### What is being asked
Find "TP2: test point (N010) -> none" below and begin at its line; stop after the line with "Y1: 25MHz (N007, N009) -> 25MHz (N009, N013)". Output those lines exactly, without pictures.

### Information shown

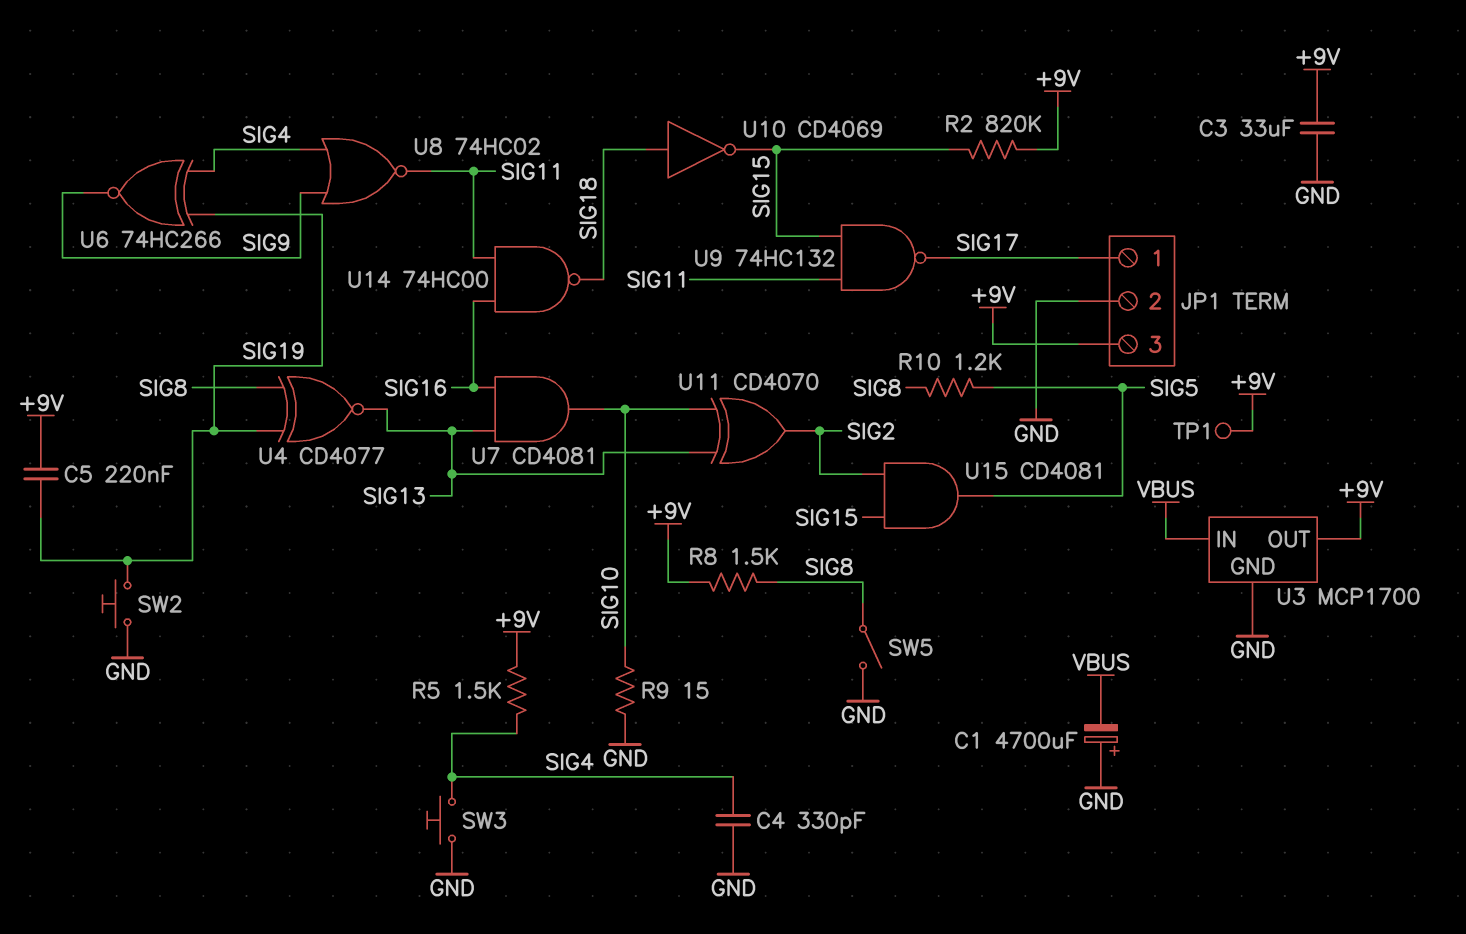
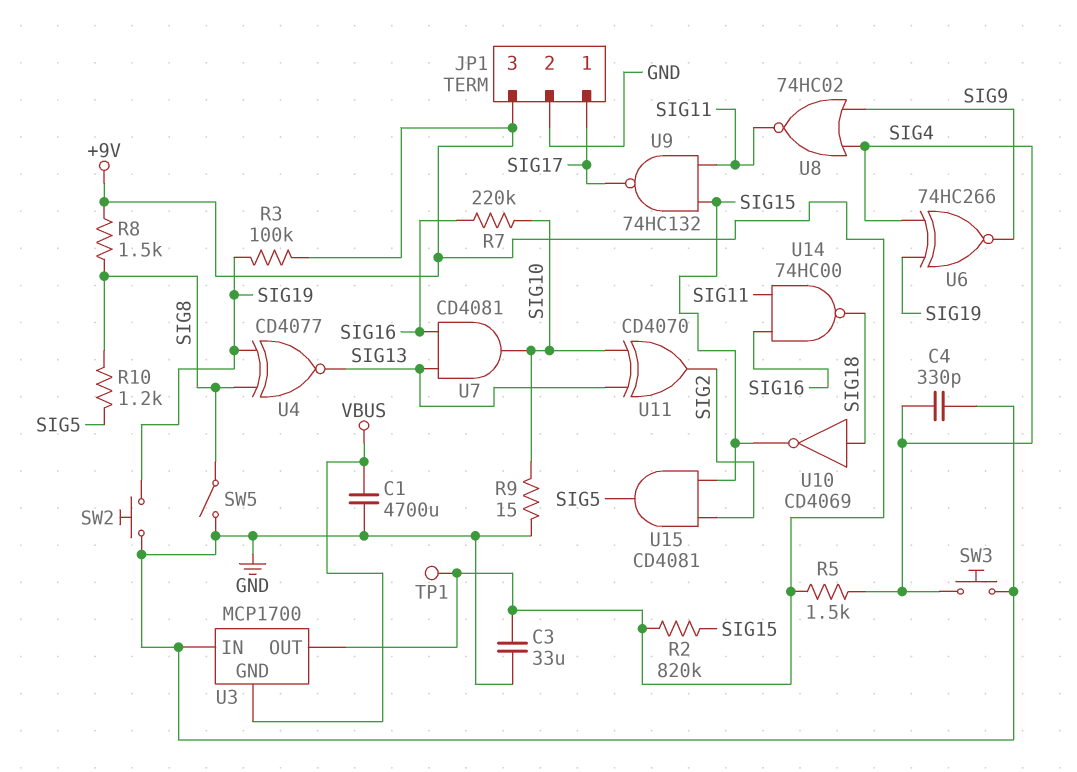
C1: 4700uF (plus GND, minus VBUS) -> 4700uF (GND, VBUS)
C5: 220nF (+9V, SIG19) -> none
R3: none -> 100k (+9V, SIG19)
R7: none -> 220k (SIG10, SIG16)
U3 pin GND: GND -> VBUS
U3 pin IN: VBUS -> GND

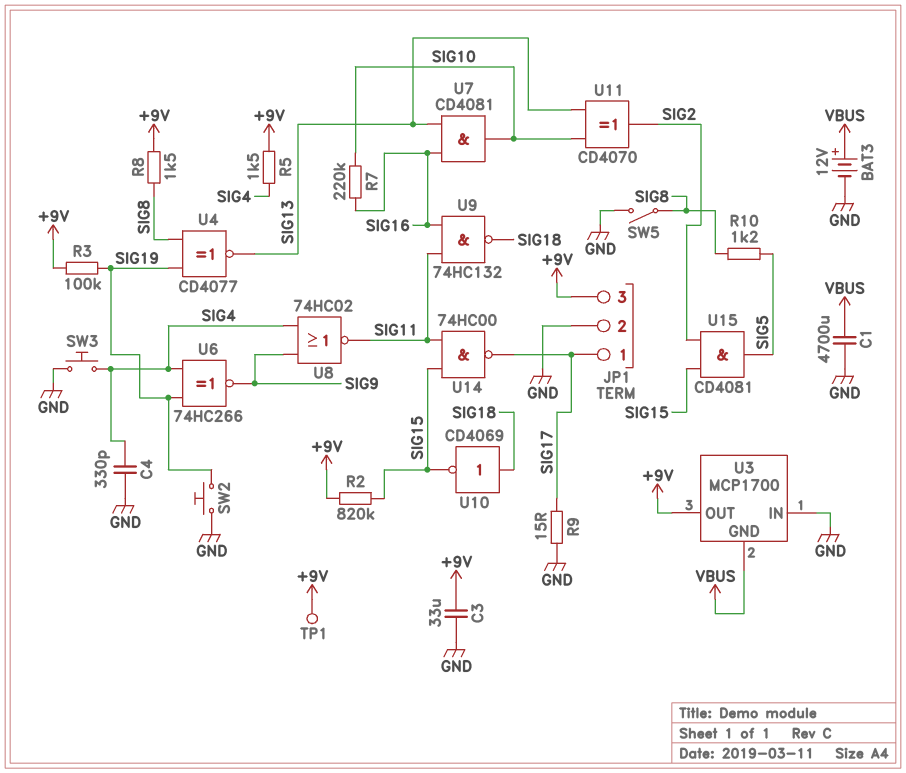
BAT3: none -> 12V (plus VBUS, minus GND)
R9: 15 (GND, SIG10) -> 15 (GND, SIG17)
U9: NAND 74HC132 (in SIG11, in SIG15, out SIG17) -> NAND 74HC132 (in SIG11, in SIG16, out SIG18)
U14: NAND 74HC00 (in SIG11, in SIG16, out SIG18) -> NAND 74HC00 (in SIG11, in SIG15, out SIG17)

* * *

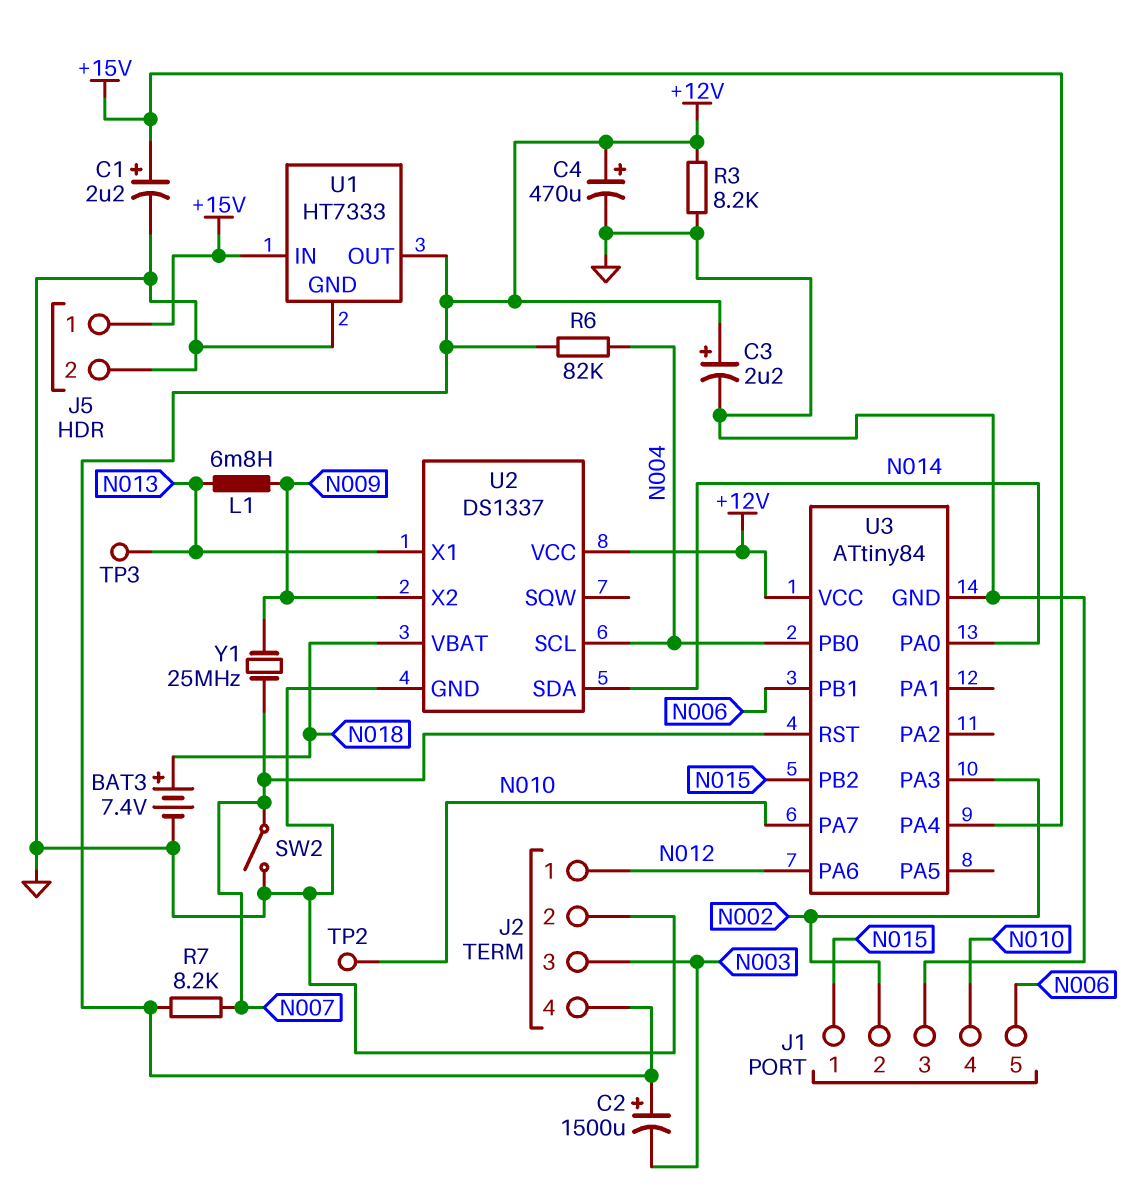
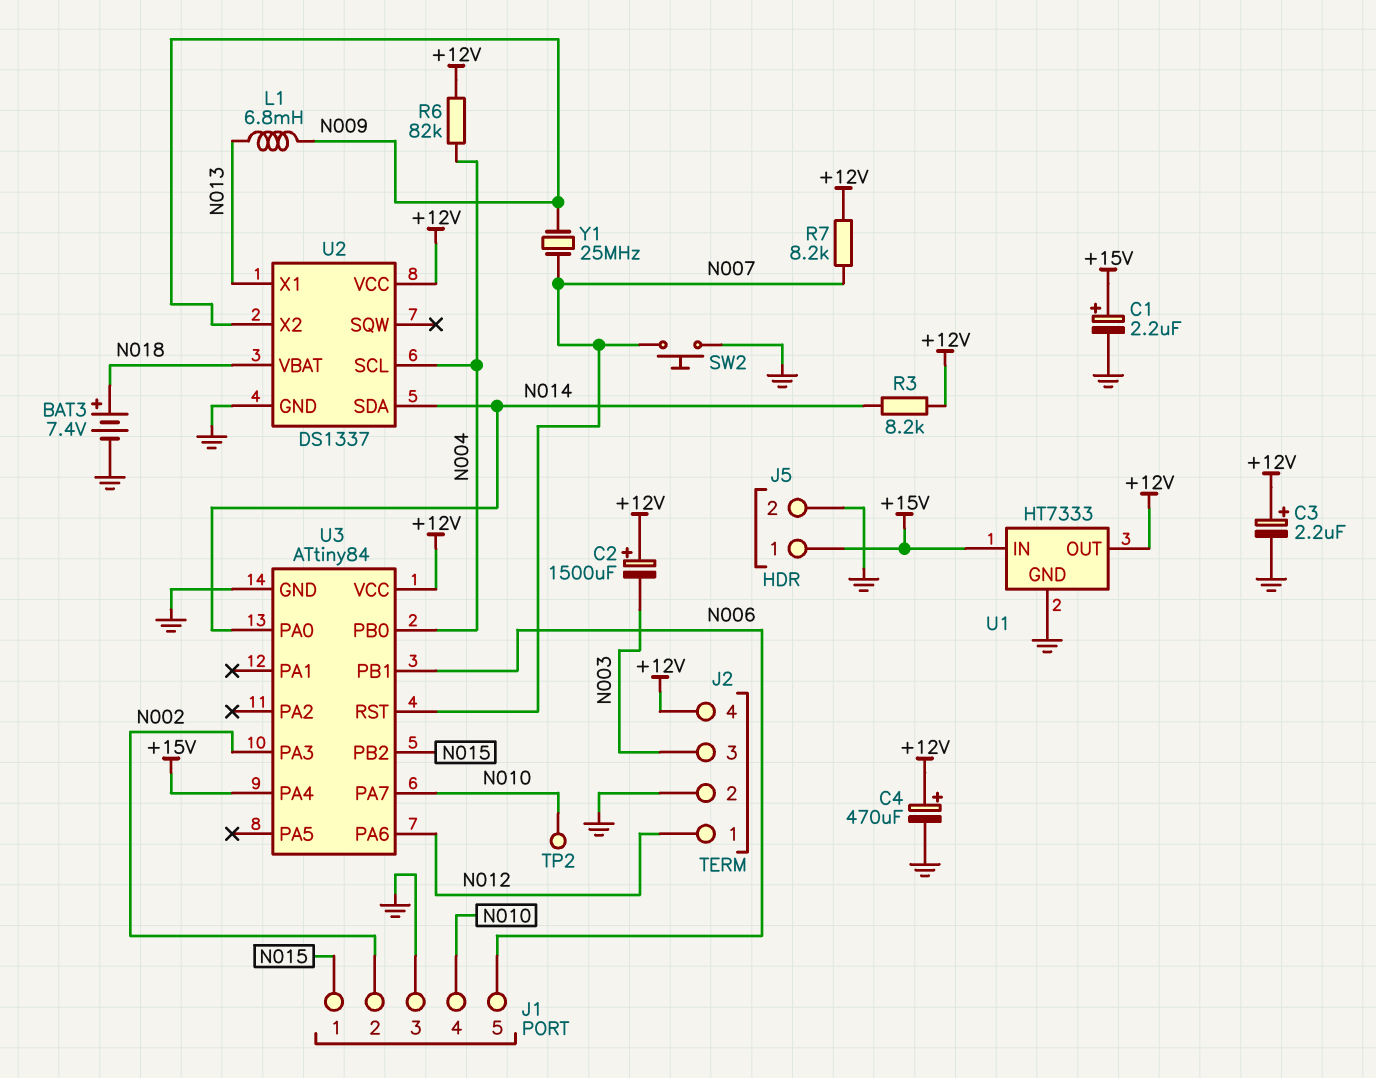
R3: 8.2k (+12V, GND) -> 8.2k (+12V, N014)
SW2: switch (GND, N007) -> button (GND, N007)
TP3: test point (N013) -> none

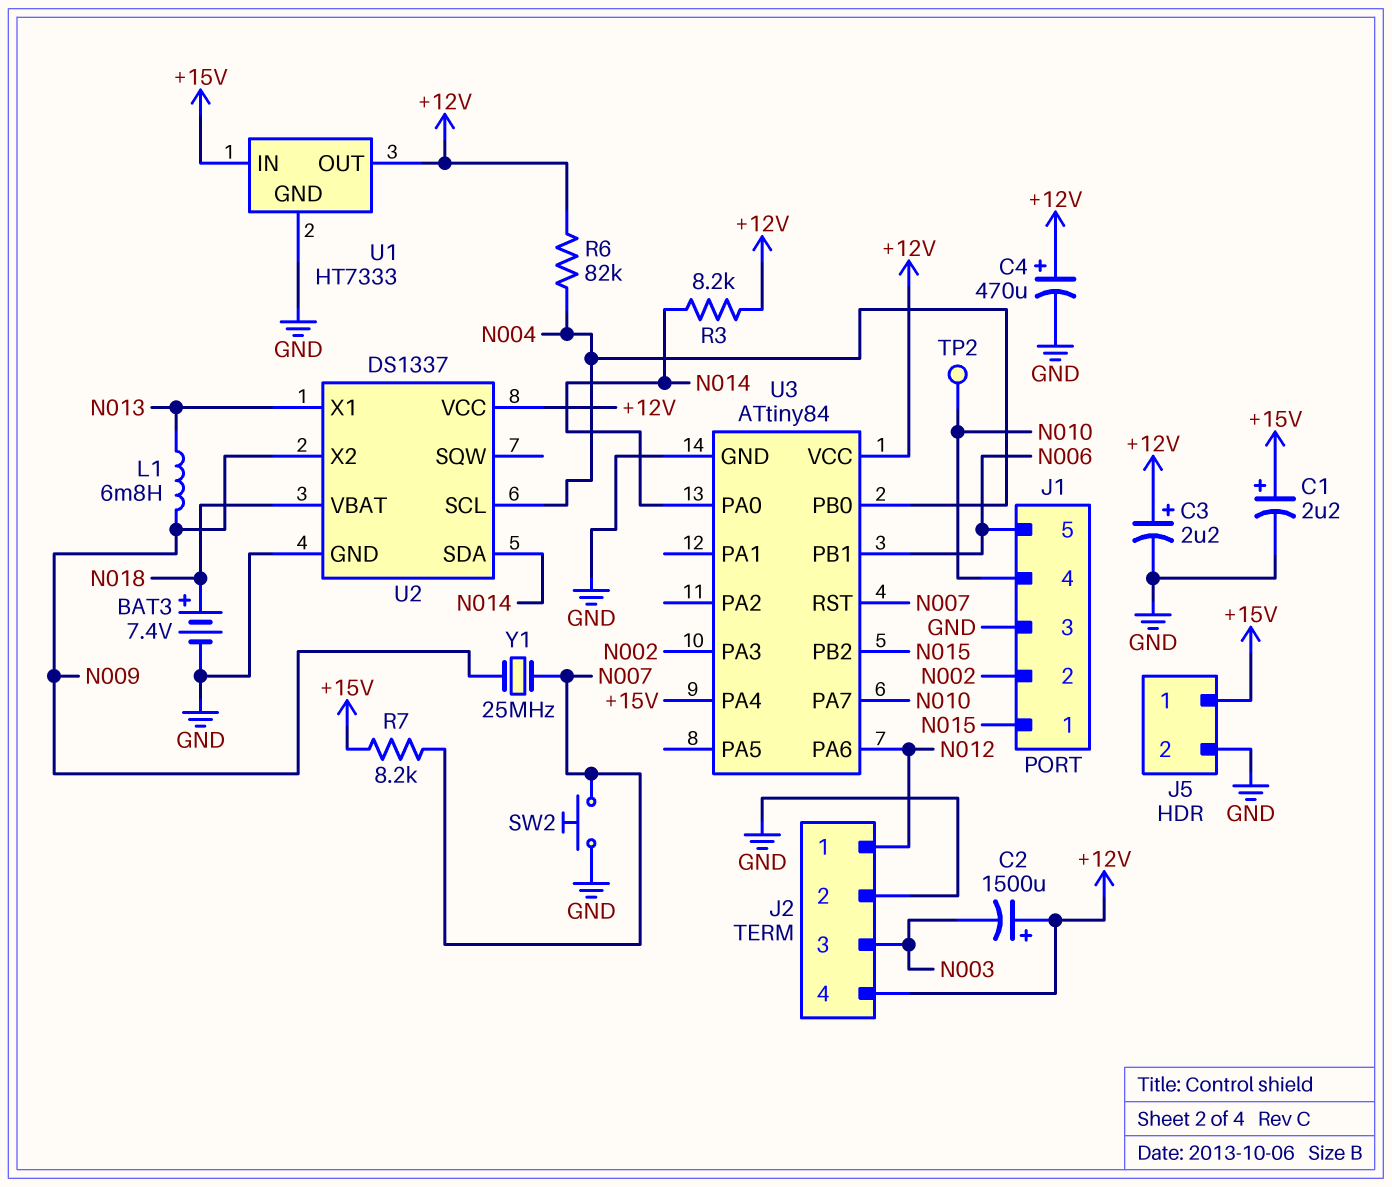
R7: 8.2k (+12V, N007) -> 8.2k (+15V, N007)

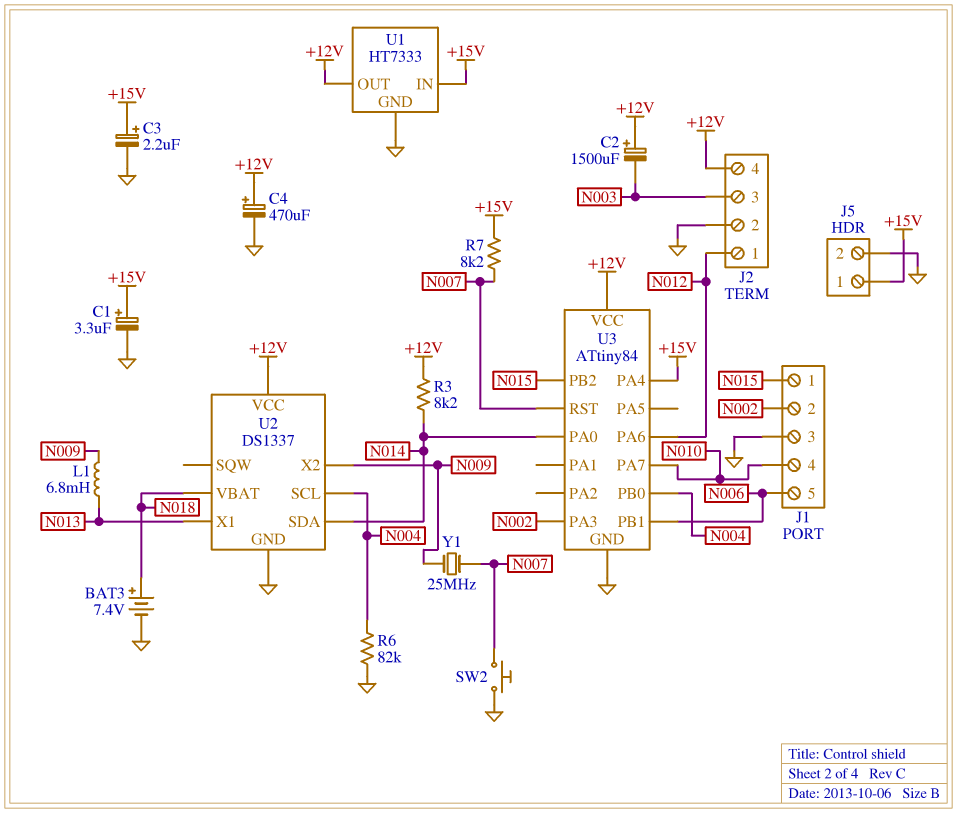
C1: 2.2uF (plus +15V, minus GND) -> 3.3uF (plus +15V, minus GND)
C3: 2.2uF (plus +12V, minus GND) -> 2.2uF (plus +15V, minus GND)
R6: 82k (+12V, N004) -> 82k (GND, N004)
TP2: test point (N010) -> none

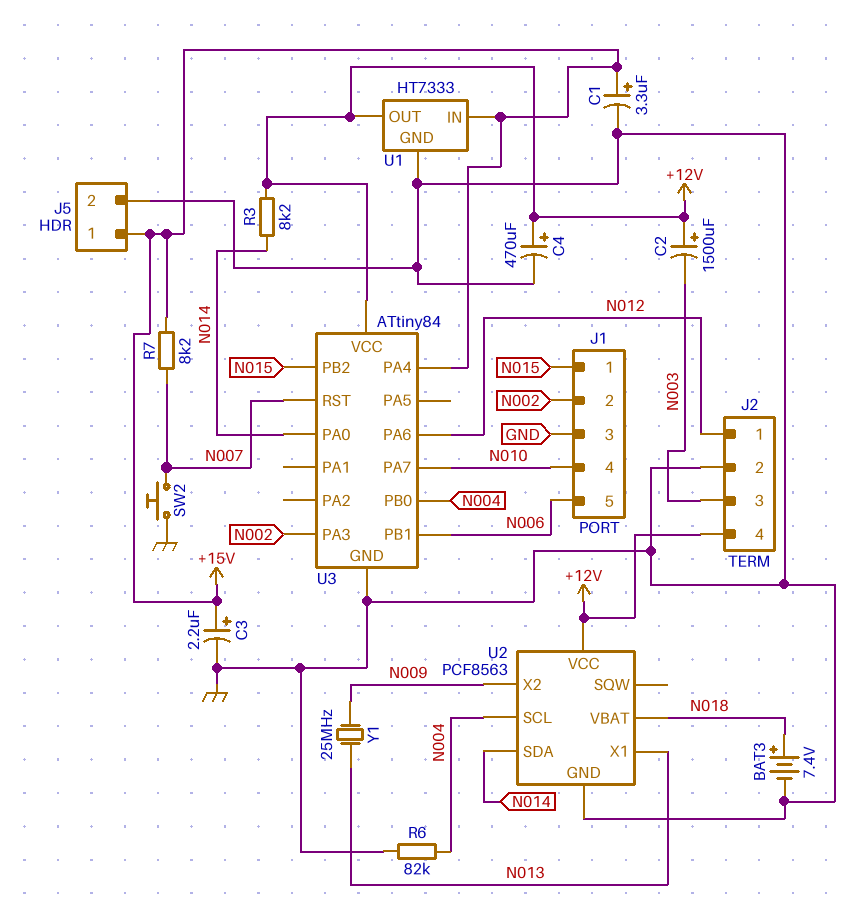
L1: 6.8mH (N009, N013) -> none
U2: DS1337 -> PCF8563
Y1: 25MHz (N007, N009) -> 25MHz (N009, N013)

### Output of the task
TP2: test point (N010) -> none

L1: 6.8mH (N009, N013) -> none
U2: DS1337 -> PCF8563
Y1: 25MHz (N007, N009) -> 25MHz (N009, N013)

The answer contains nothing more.